━━━ Records supplied
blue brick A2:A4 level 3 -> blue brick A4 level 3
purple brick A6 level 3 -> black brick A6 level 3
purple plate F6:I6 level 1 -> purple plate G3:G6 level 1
━━━━━━
━━━ Records supplied
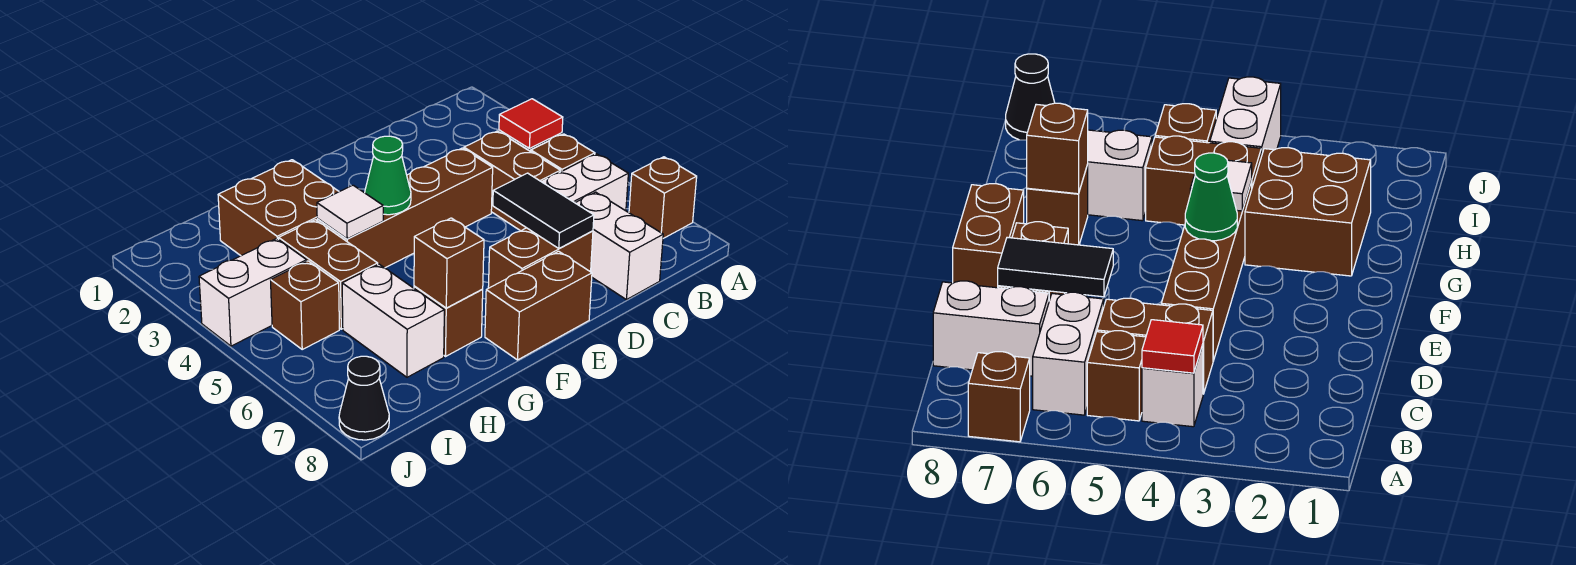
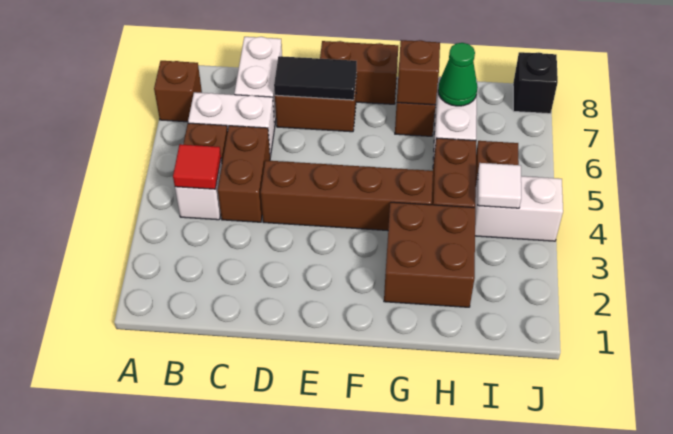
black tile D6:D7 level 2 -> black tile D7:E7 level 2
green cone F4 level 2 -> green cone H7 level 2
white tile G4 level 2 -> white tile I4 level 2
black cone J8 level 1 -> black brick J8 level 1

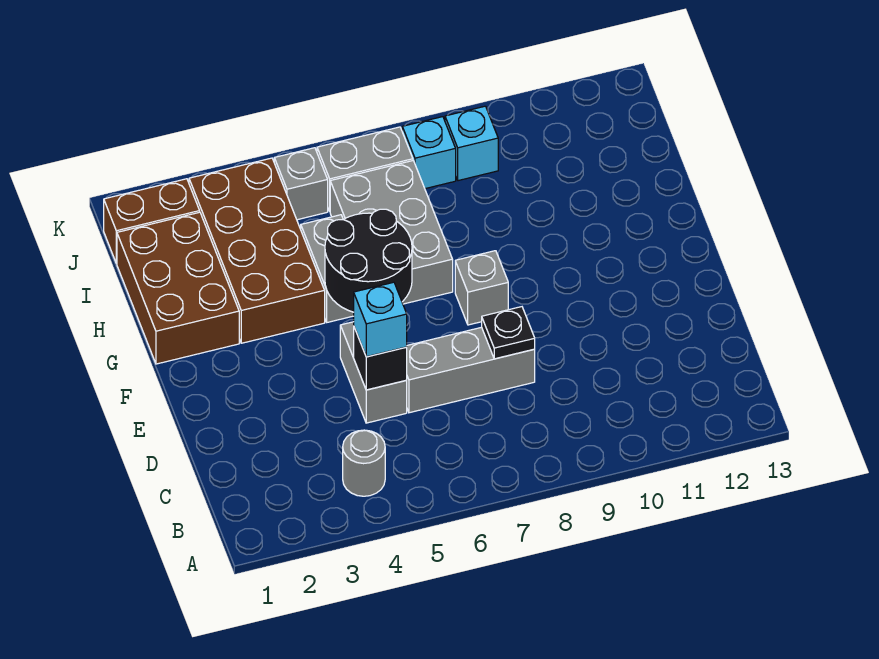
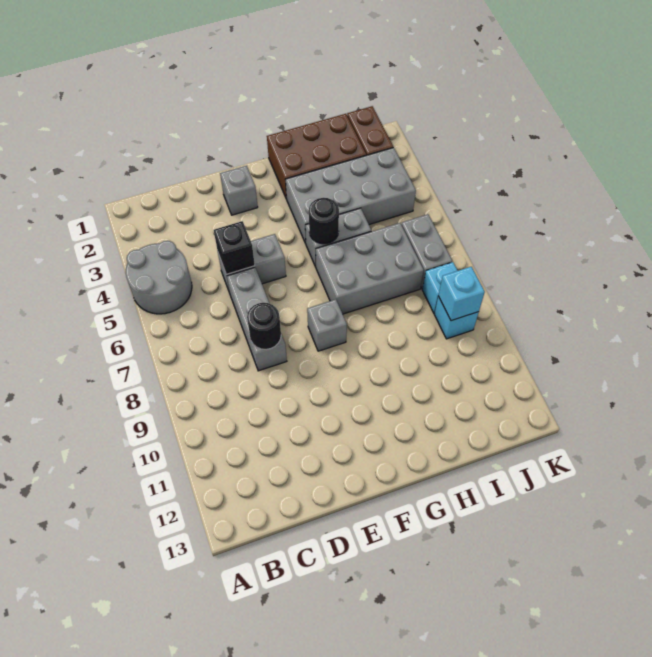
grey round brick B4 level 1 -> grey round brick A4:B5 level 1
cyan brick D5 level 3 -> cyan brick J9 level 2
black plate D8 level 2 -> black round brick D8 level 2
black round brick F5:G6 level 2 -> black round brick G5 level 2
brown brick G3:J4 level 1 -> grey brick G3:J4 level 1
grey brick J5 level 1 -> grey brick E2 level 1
━━━━━━
━━━ Records supplied
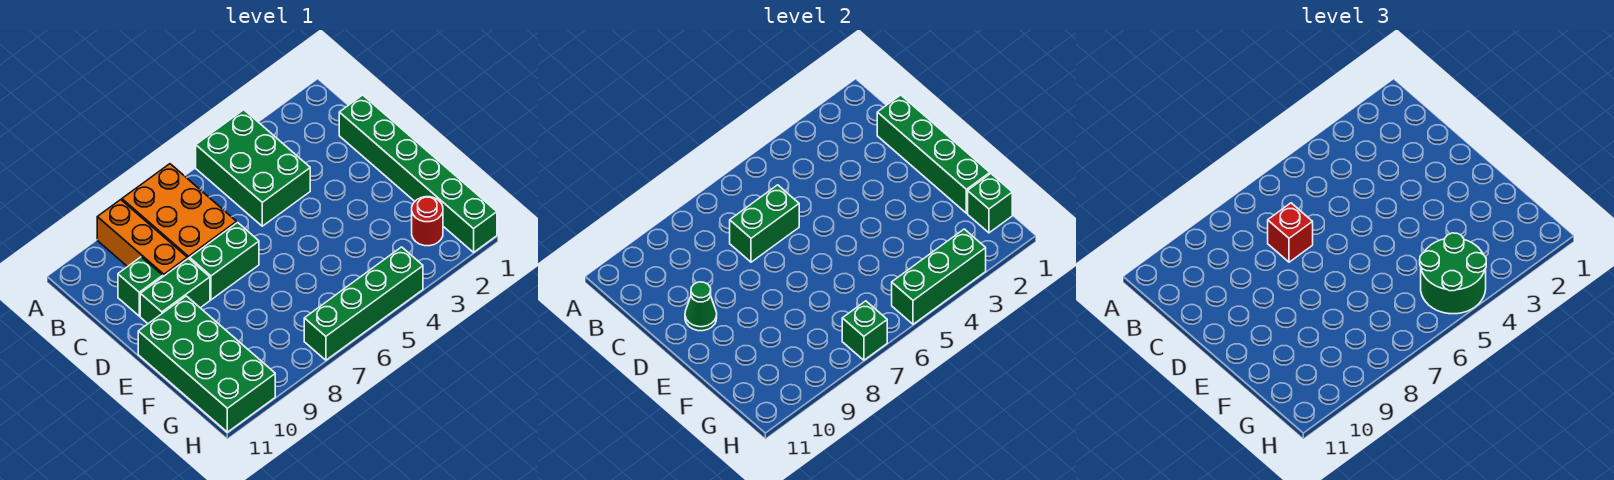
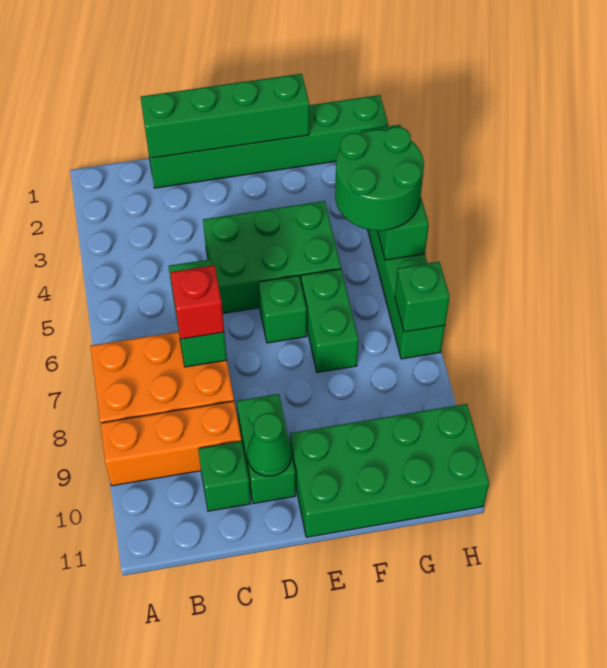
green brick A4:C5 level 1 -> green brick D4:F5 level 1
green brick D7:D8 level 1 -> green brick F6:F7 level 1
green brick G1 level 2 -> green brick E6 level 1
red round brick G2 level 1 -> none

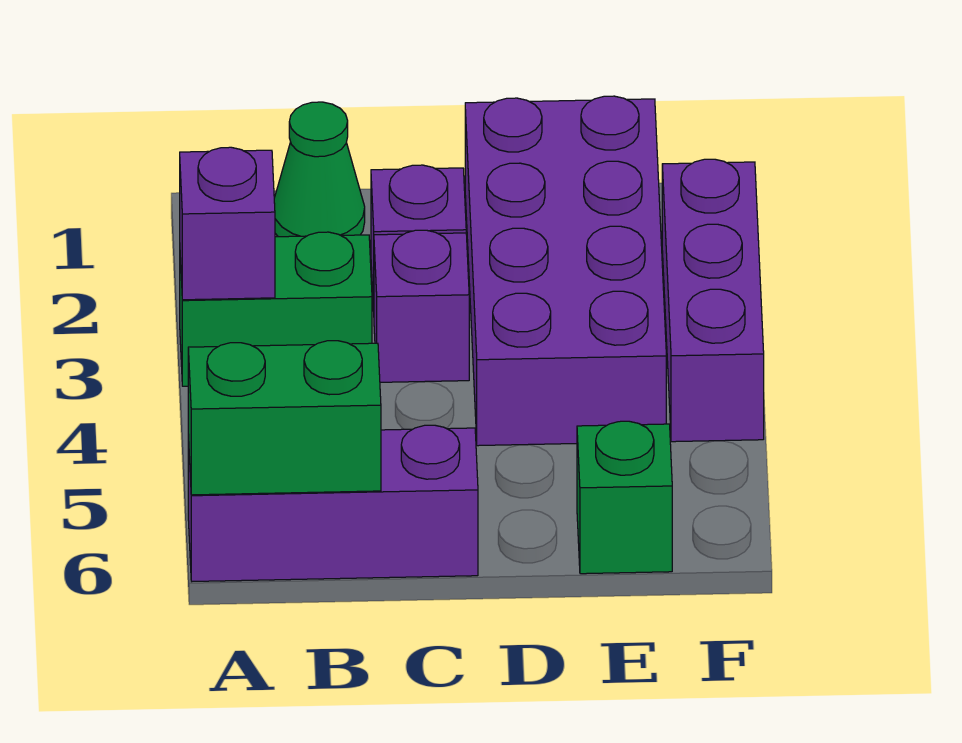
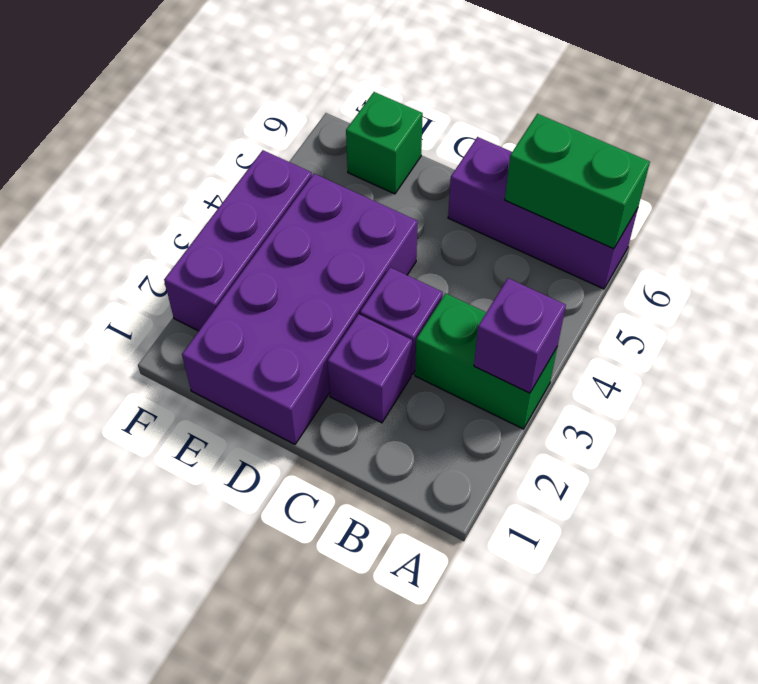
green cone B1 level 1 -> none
━━━━━━
**Task statement**
Lines with "plate": find them in the data and copy each one.

**The completed task**
purple plate F6:I6 level 1 -> purple plate G3:G6 level 1
black plate D8 level 2 -> black round brick D8 level 2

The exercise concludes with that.